## WHAT THE TASK ASKS
Which lines below fall between the one containing "brown square: (283, 733)" and the one containing "purple pentagon: (72, 996)"? Repeat them exactly, counting both of those lines, and add nothing else.

## DATA EXCERPTS

....

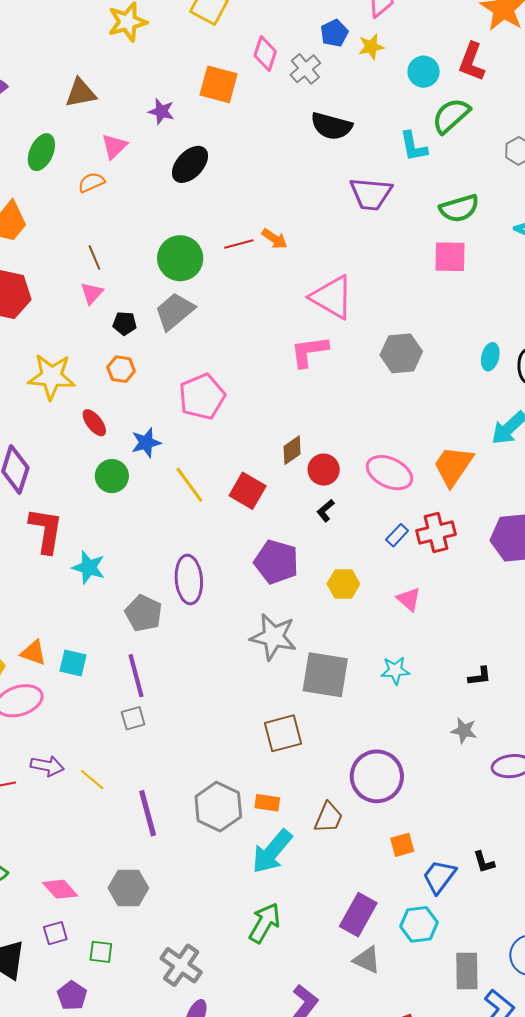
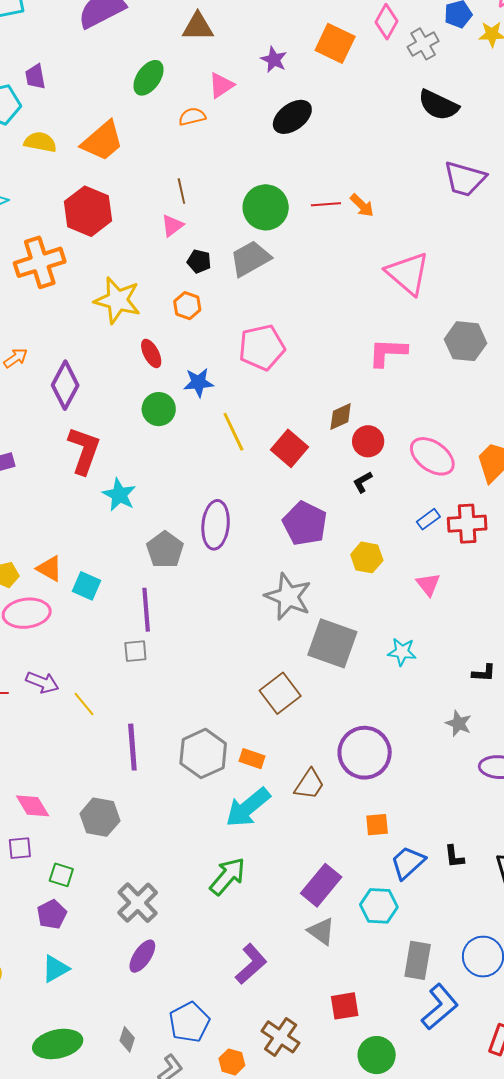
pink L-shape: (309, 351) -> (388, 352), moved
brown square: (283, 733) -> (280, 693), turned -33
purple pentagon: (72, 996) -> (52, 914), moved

....

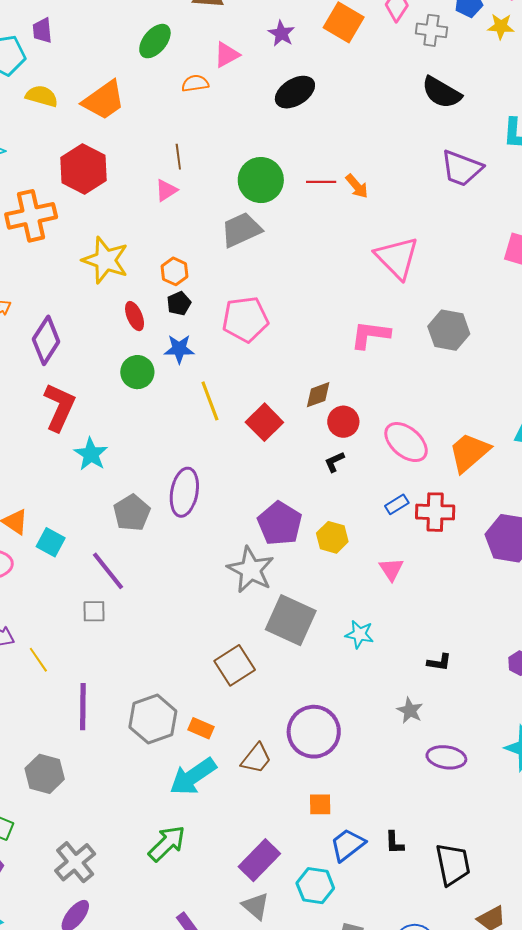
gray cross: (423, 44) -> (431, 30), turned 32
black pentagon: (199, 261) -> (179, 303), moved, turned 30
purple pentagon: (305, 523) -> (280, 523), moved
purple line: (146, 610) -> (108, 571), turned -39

....

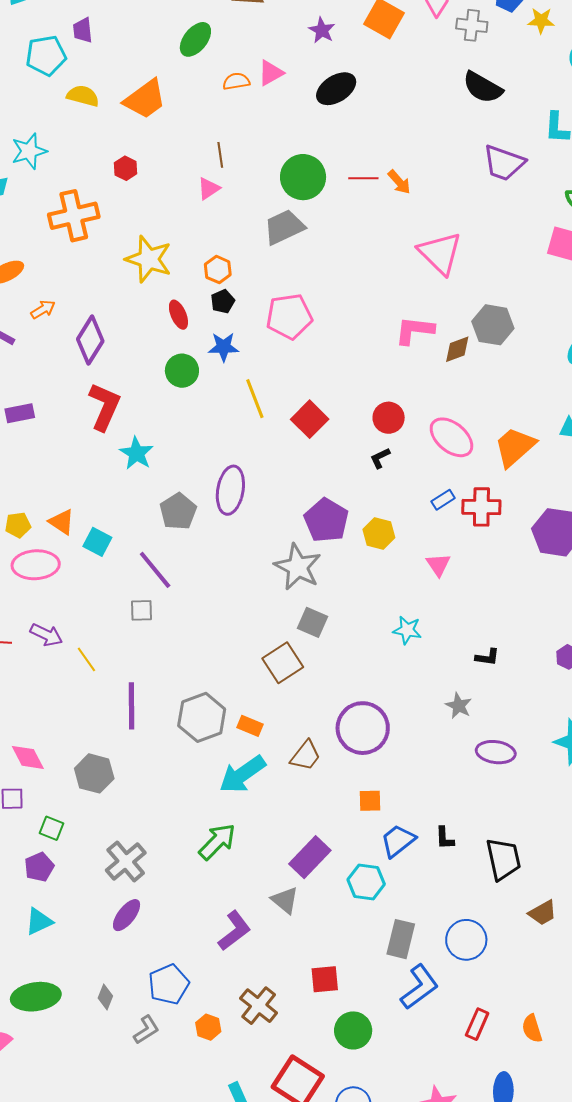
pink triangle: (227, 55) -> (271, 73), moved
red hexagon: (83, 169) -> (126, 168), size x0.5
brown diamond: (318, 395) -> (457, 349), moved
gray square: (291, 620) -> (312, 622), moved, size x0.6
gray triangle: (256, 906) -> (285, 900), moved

....

## FINISHED EXERCISE
brown square: (283, 733) -> (280, 693), turned -33
purple pentagon: (72, 996) -> (52, 914), moved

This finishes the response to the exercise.